__RAW DATA__:
********

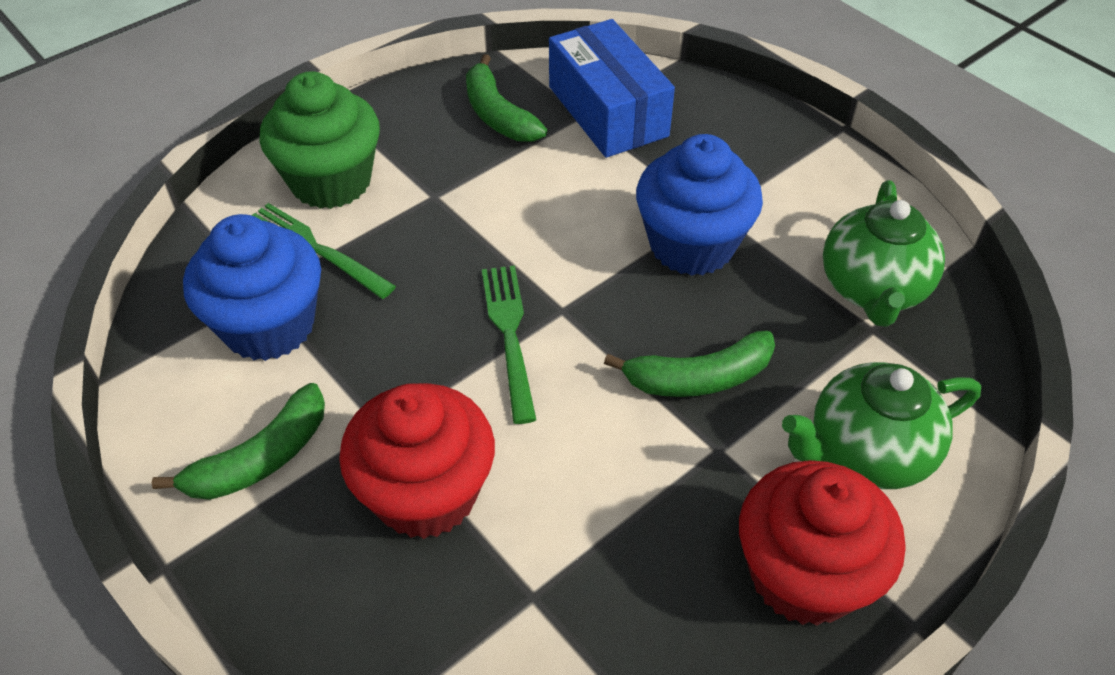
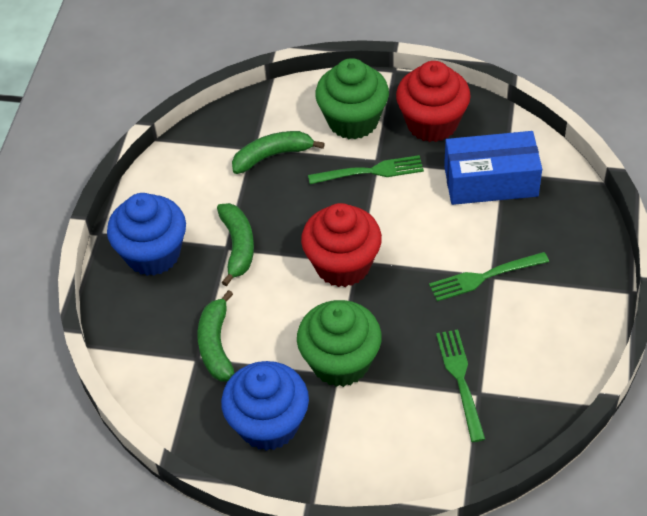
green cupcake: [260,71,380,209] = 1 -> [297,300,382,387] [315,58,389,140] = 2
green fork: [251,203,396,299] [482,266,536,424] = 2 -> [308,155,424,184] [429,252,549,301] [436,330,485,442] = 3
green teapot: [782,362,981,489] [823,180,945,327] = 2 -> none = 0

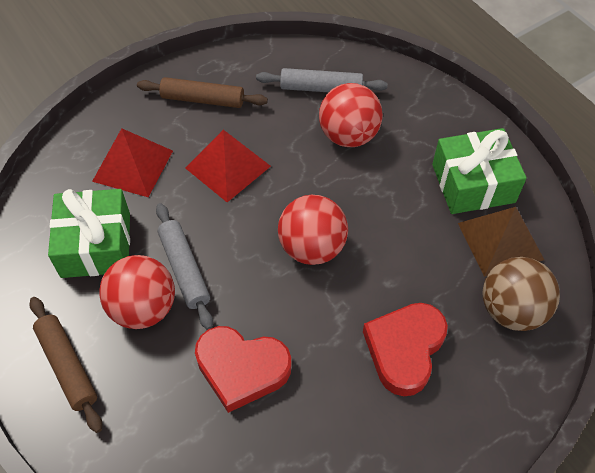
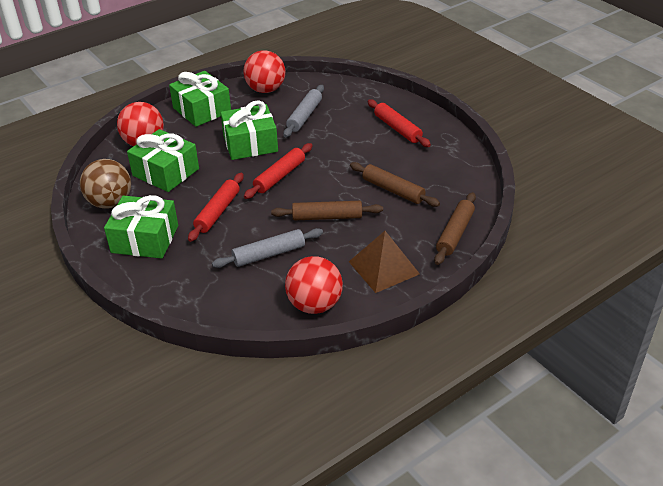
brown rolling pin: [29,297,102,433] [137,77,268,108] = 2 -> [271,201,383,220] [350,162,440,207] [434,192,476,265] = 3
green gift: [48,189,130,278] [432,128,527,214] = 2 -> [104,195,178,259] [127,129,199,192] [169,71,231,127] [221,100,278,160] = 4
red heart: [195,326,291,413] [363,303,448,396] = 2 -> none = 0
red pyramid: [92,128,173,197] [185,130,271,202] = 2 -> none = 0
red rolling pin: none = 0 -> [188,173,244,242] [244,143,313,199] [368,99,431,147] = 3

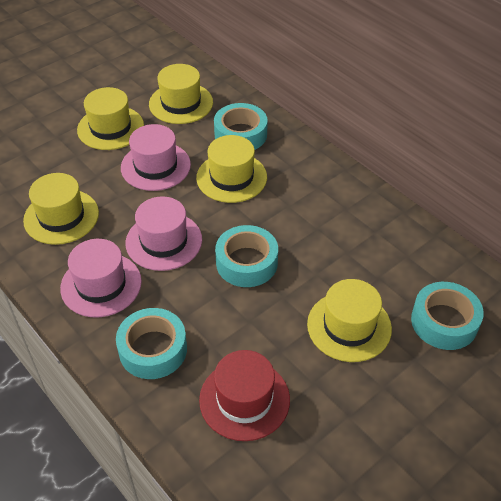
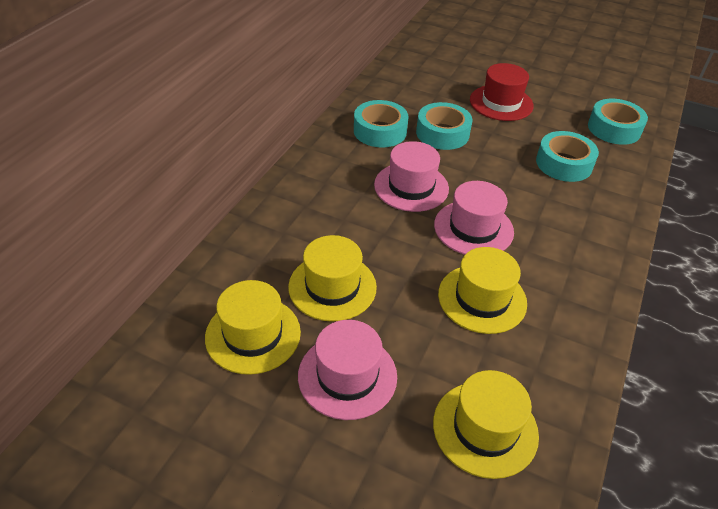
yellow hat: [23,173,99,245] [77,87,144,150] [149,64,213,124] [196,135,267,203] [307,279,392,362] = 5 -> [205,280,301,375] [288,235,377,322] [433,370,539,479] [438,247,527,334] = 4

********

Where a line of the entries contains the word "none", copy that line.

green teapot: [782,362,981,489] [823,180,945,327] = 2 -> none = 0
red heart: [195,326,291,413] [363,303,448,396] = 2 -> none = 0
red pyramid: [92,128,173,197] [185,130,271,202] = 2 -> none = 0
red rolling pin: none = 0 -> [188,173,244,242] [244,143,313,199] [368,99,431,147] = 3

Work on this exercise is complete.